What to work on - Your answer should be the lines below from the one with "camera: 65 degrees left, 0 degrees up" to the one with "(594, 577) = (938, 205): none -> brown banana", both included, given again exactly and with nothing added.

The data -
★ ★ ★
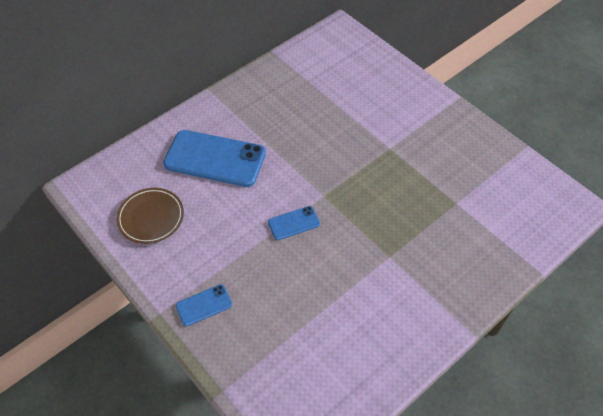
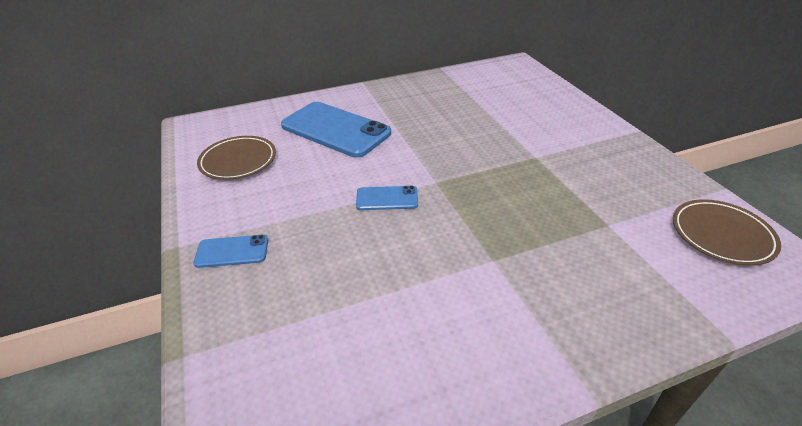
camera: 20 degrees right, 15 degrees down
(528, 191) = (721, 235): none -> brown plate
★ ★ ★
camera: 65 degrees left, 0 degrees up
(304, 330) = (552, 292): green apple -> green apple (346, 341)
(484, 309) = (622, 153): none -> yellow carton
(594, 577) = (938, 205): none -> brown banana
★ ★ ★
Solution to the exercise -
camera: 65 degrees left, 0 degrees up
(304, 330) = (552, 292): green apple -> green apple (346, 341)
(484, 309) = (622, 153): none -> yellow carton
(594, 577) = (938, 205): none -> brown banana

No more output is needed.